**Activity**
What is needed is an exact copy of the data that follows.

**Material for the task**

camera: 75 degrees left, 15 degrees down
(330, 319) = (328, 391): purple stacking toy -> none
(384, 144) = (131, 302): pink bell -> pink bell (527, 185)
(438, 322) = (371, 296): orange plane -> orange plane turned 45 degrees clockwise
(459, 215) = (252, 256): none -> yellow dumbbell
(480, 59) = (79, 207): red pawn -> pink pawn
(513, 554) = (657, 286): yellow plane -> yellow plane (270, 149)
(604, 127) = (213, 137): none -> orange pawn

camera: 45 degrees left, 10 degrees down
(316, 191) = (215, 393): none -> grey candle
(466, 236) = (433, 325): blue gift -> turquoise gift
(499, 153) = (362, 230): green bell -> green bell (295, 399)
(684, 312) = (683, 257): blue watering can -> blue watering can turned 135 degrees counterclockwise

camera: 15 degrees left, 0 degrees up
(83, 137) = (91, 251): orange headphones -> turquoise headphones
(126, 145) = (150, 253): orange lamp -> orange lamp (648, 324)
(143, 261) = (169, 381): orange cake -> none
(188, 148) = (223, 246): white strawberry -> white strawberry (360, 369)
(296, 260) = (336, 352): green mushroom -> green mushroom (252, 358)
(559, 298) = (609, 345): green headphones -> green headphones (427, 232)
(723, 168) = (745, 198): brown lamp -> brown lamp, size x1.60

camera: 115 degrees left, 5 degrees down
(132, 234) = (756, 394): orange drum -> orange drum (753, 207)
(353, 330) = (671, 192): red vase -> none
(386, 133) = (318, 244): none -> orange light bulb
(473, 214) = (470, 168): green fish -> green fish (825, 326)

**Result**
camera: 75 degrees left, 15 degrees down
(330, 319) = (328, 391): purple stacking toy -> none
(384, 144) = (131, 302): pink bell -> pink bell (527, 185)
(438, 322) = (371, 296): orange plane -> orange plane turned 45 degrees clockwise
(459, 215) = (252, 256): none -> yellow dumbbell
(480, 59) = (79, 207): red pawn -> pink pawn
(513, 554) = (657, 286): yellow plane -> yellow plane (270, 149)
(604, 127) = (213, 137): none -> orange pawn

camera: 45 degrees left, 10 degrees down
(316, 191) = (215, 393): none -> grey candle
(466, 236) = (433, 325): blue gift -> turquoise gift
(499, 153) = (362, 230): green bell -> green bell (295, 399)
(684, 312) = (683, 257): blue watering can -> blue watering can turned 135 degrees counterclockwise

camera: 15 degrees left, 0 degrees up
(83, 137) = (91, 251): orange headphones -> turquoise headphones
(126, 145) = (150, 253): orange lamp -> orange lamp (648, 324)
(143, 261) = (169, 381): orange cake -> none
(188, 148) = (223, 246): white strawberry -> white strawberry (360, 369)
(296, 260) = (336, 352): green mushroom -> green mushroom (252, 358)
(559, 298) = (609, 345): green headphones -> green headphones (427, 232)
(723, 168) = (745, 198): brown lamp -> brown lamp, size x1.60

camera: 115 degrees left, 5 degrees down
(132, 234) = (756, 394): orange drum -> orange drum (753, 207)
(353, 330) = (671, 192): red vase -> none
(386, 133) = (318, 244): none -> orange light bulb
(473, 214) = (470, 168): green fish -> green fish (825, 326)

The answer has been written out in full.